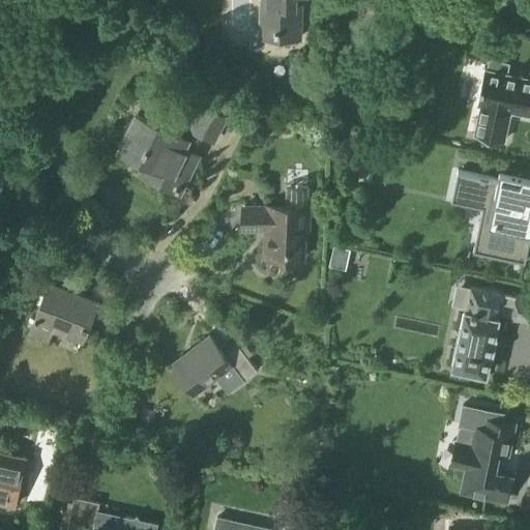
[(261,0),(260,36),(300,37),(300,0),(261,0)]
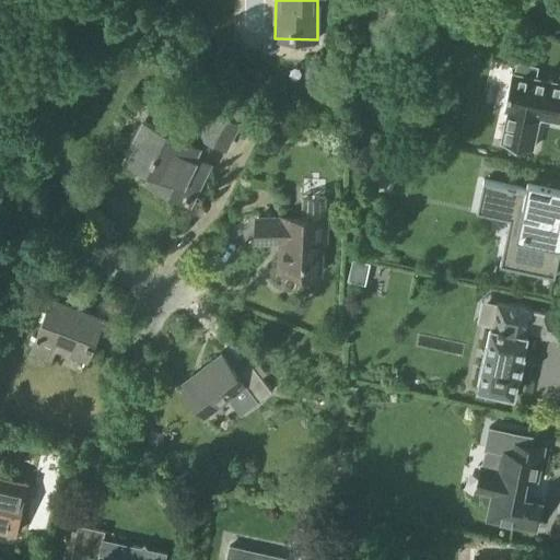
[(508,111),(501,142),(532,149),(539,117),(559,121),(559,82),(535,78),(537,67),(517,62),(515,73),(511,72),(503,109),(508,111)]
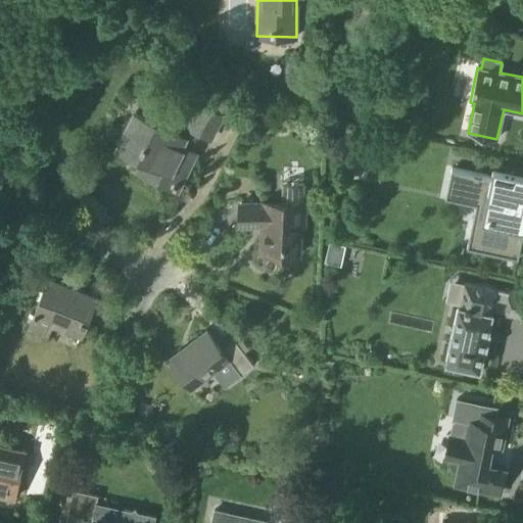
[(180,126),(212,141),(225,115),(193,99),(180,126)]
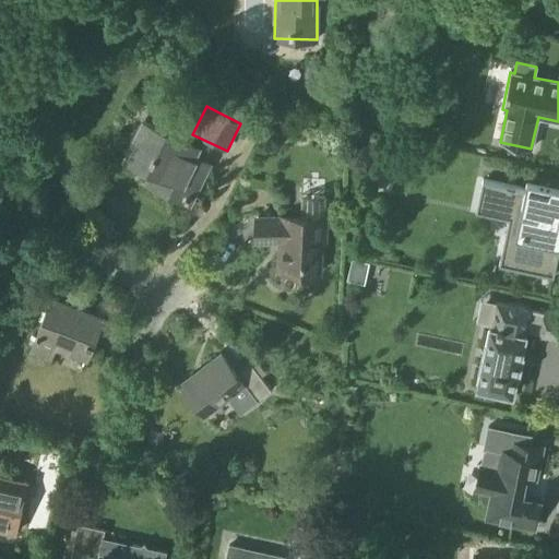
[(128,155),(157,170),(154,178),(158,181),(156,186),(169,191),(176,178),(194,188),(206,164),(191,156),(195,147),(145,121),(128,155)]
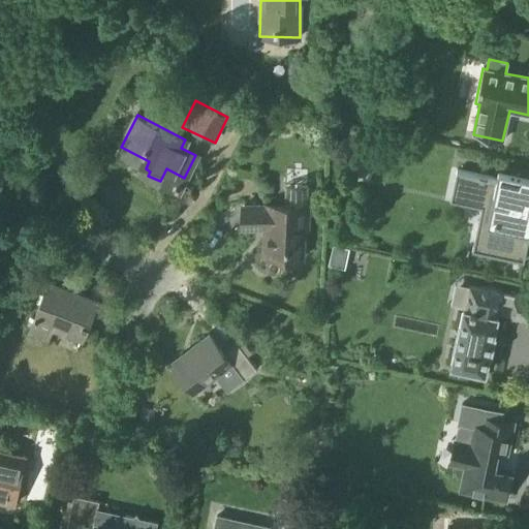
[(468,198),(492,204),(486,230),(478,228),(474,247),(472,247),(472,251),(524,262),(528,236),(528,177),(498,170),(496,179),(472,175),(468,198)]
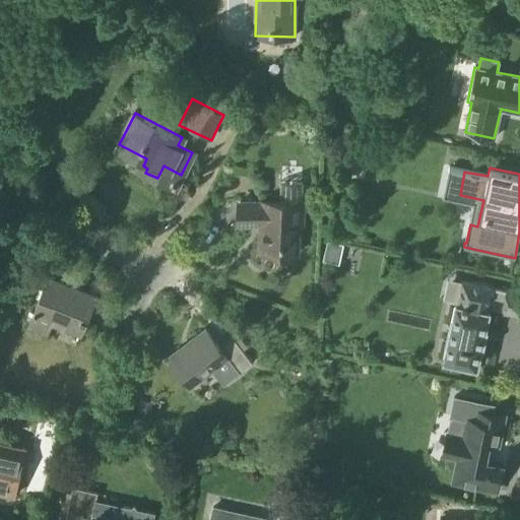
[(241,224),(261,224),(261,251),(299,252),(299,226),(303,226),(304,204),(241,202),(241,224)]
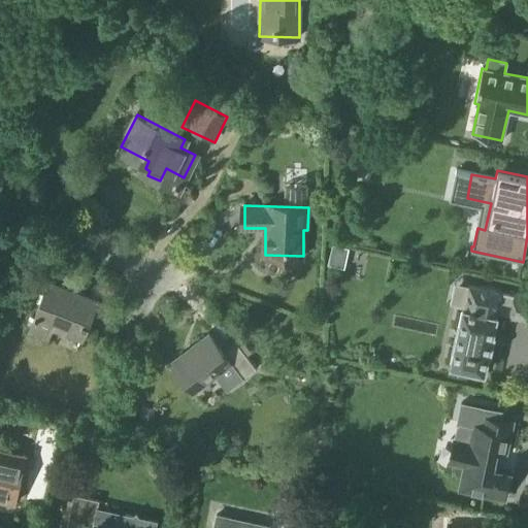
[(29,330),(47,337),(53,324),(83,336),(98,298),(50,279),(29,330)]
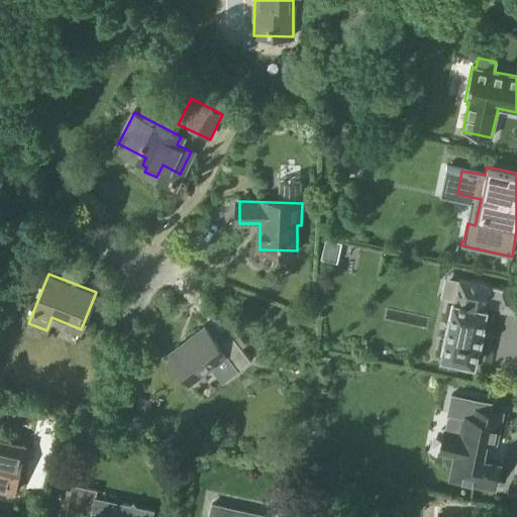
[(454,301),(452,300),(448,319),(447,319),(443,339),(444,339),(440,357),(474,365),(478,346),(479,346),(483,327),(482,327),(486,306),(498,309),(497,312),(516,316),(516,290),(503,287),(502,289),(458,280),(454,301)]
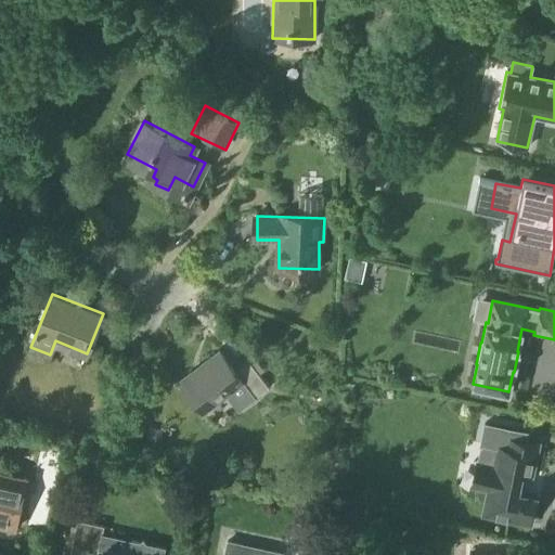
[(249,359),(235,370),(220,350),(180,381),(203,412),(244,382),(256,397),(270,387),(249,359)]
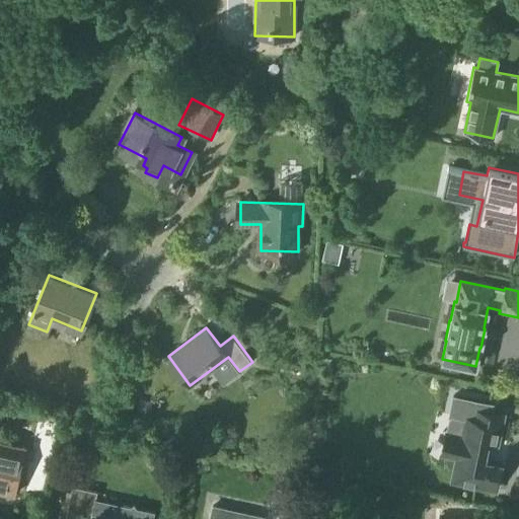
[(446,432),(441,454),(454,457),(461,458),(456,480),(452,479),(452,480),(496,490),(501,464),(484,460),(487,442),(497,444),(503,415),(492,413),(493,404),(453,396),(449,416),(465,420),(461,435),(458,435),(446,432)]
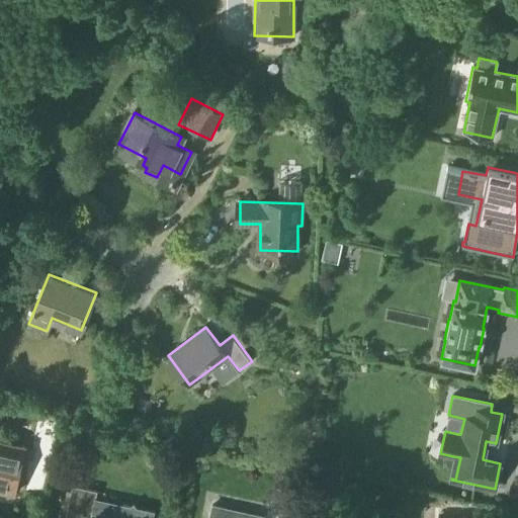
[(0,492),(14,496),(25,446),(0,441),(0,492)]
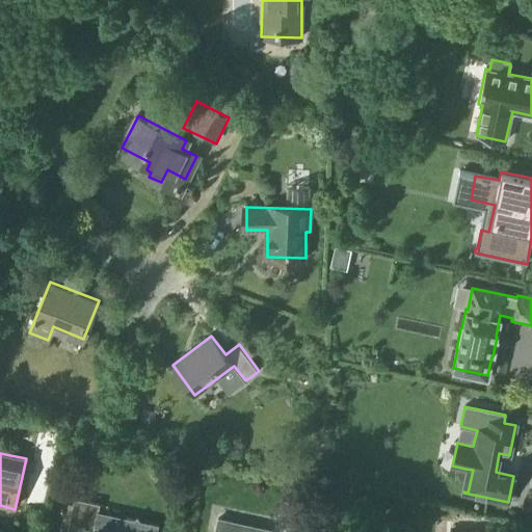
[(75,499),(68,530),(77,531),(95,531),(101,504),(75,499)]
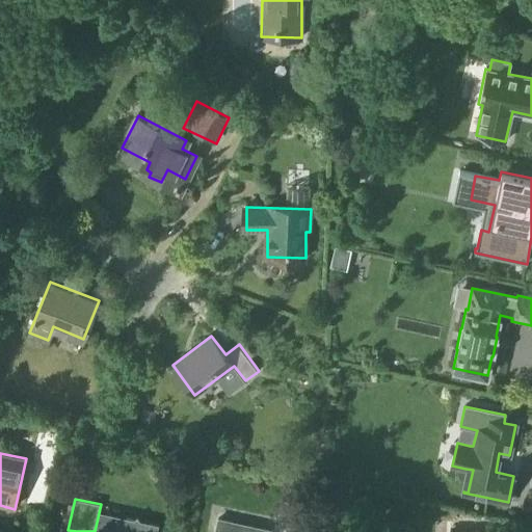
[(216,531),(312,531),(313,516),(293,512),(289,531),(268,531),(219,522),(216,531)]
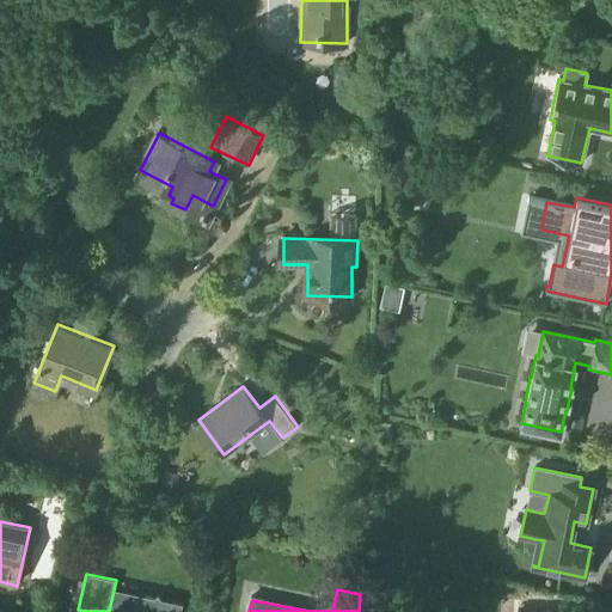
[(115,606),(112,611),(179,611),(182,605),(136,595),(134,610),(115,606)]
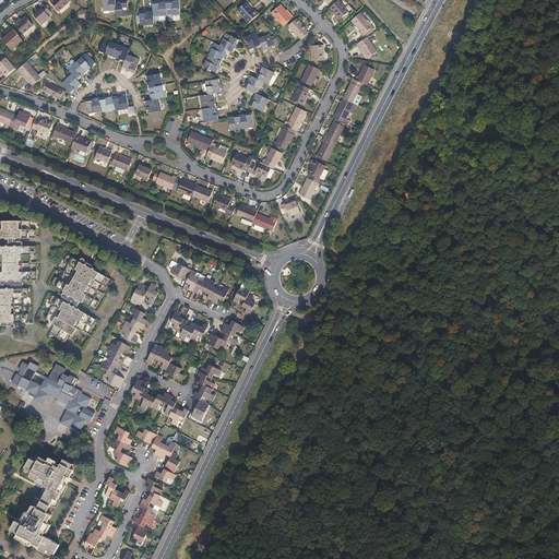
[(52,0),(50,2),(59,11),(68,3),(67,3),(70,0),(52,0)]
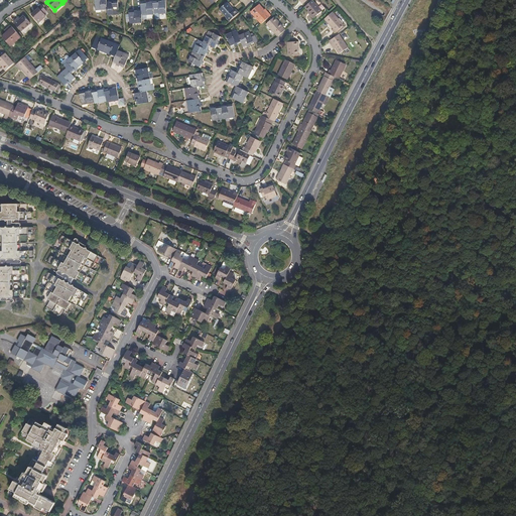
[(106,1),(106,0),(94,0),(96,9),(107,8),(106,1)]
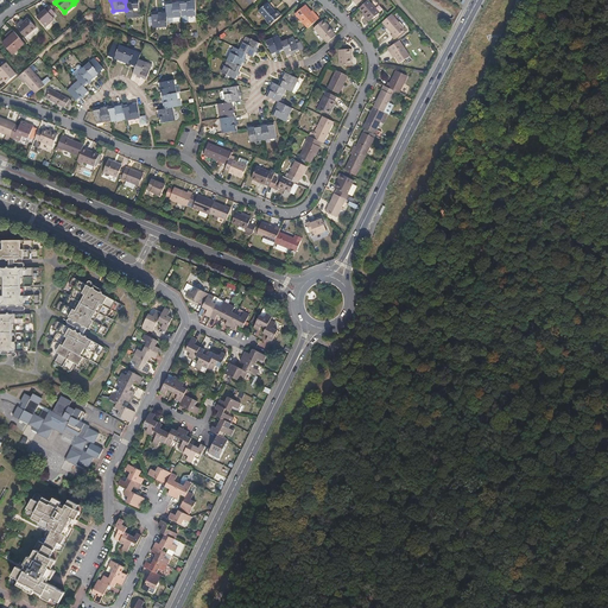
[(130,1),(125,1),(126,10),(126,17),(140,16),(139,4),(133,5),(133,1),(132,0),(131,0),(130,0),(130,1)]
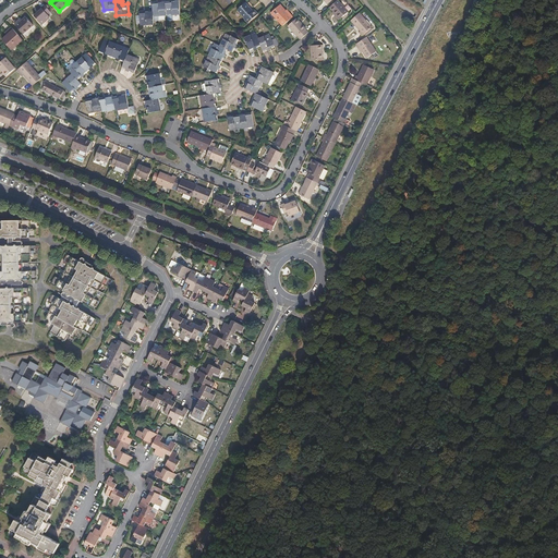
[(166,15),(180,14),(179,1),(174,1),(174,0),(173,0),(172,0),(171,0),(171,1),(171,3),(166,3),(166,15)]
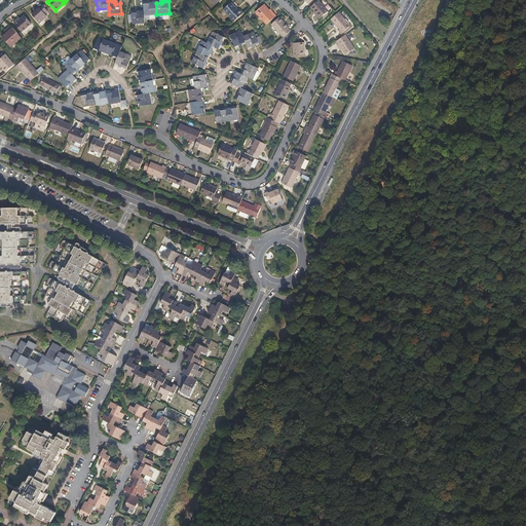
[(318,0),(311,7),(322,19),(329,11),(318,0)]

#### [About this task]
I need the lines from the one holding "[(75,499),(68,530),(77,531),(95,531),(101,504),(75,499)]" through the last line of the entries set down exactly, with every picture left out.

#### [Response for this exercise]
[(75,499),(68,530),(77,531),(95,531),(101,504),(75,499)]
[(216,531),(312,531),(313,516),(293,512),(289,531),(268,531),(219,522),(216,531)]
[(115,606),(112,611),(179,611),(182,605),(136,595),(134,610),(115,606)]
[(52,0),(50,2),(59,11),(68,3),(67,3),(70,0),(52,0)]
[(106,1),(106,0),(94,0),(96,9),(107,8),(106,1)]
[(130,1),(125,1),(126,10),(126,17),(140,16),(139,4),(133,5),(133,1),(132,0),(131,0),(130,0),(130,1)]
[(166,15),(180,14),(179,1),(174,1),(174,0),(173,0),(172,0),(171,0),(171,1),(171,3),(166,3),(166,15)]
[(318,0),(311,7),(322,19),(329,11),(318,0)]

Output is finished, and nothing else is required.